- _Raw data_
>>>

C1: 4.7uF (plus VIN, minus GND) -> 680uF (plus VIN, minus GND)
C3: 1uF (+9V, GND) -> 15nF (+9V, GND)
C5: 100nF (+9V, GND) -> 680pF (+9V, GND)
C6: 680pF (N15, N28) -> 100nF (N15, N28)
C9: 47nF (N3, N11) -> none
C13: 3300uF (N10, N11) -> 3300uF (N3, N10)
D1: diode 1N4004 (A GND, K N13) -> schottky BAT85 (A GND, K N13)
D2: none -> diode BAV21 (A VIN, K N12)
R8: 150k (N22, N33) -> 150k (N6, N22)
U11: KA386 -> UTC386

<<<
>>>

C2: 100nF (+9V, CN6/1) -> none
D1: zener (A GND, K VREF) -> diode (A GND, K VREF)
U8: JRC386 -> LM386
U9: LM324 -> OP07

<<<

- _Exercise goal_
From the material above, please return each line containing "diode".

- _Answer section_
D1: diode 1N4004 (A GND, K N13) -> schottky BAT85 (A GND, K N13)
D2: none -> diode BAV21 (A VIN, K N12)
D1: zener (A GND, K VREF) -> diode (A GND, K VREF)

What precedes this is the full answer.